- Action item
Find all lines in the listing that include the word "width", then copy them.

- Records for the exercise
┌──

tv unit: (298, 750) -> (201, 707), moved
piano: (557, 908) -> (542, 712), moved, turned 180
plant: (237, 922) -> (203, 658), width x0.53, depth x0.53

└──
┌──

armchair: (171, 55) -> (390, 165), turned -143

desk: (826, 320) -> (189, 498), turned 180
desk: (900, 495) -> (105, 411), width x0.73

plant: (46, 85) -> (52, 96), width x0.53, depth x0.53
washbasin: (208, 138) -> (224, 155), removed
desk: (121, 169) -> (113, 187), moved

└──

- Result for this exercise
plant: (237, 922) -> (203, 658), width x0.53, depth x0.53
desk: (900, 495) -> (105, 411), width x0.73
plant: (46, 85) -> (52, 96), width x0.53, depth x0.53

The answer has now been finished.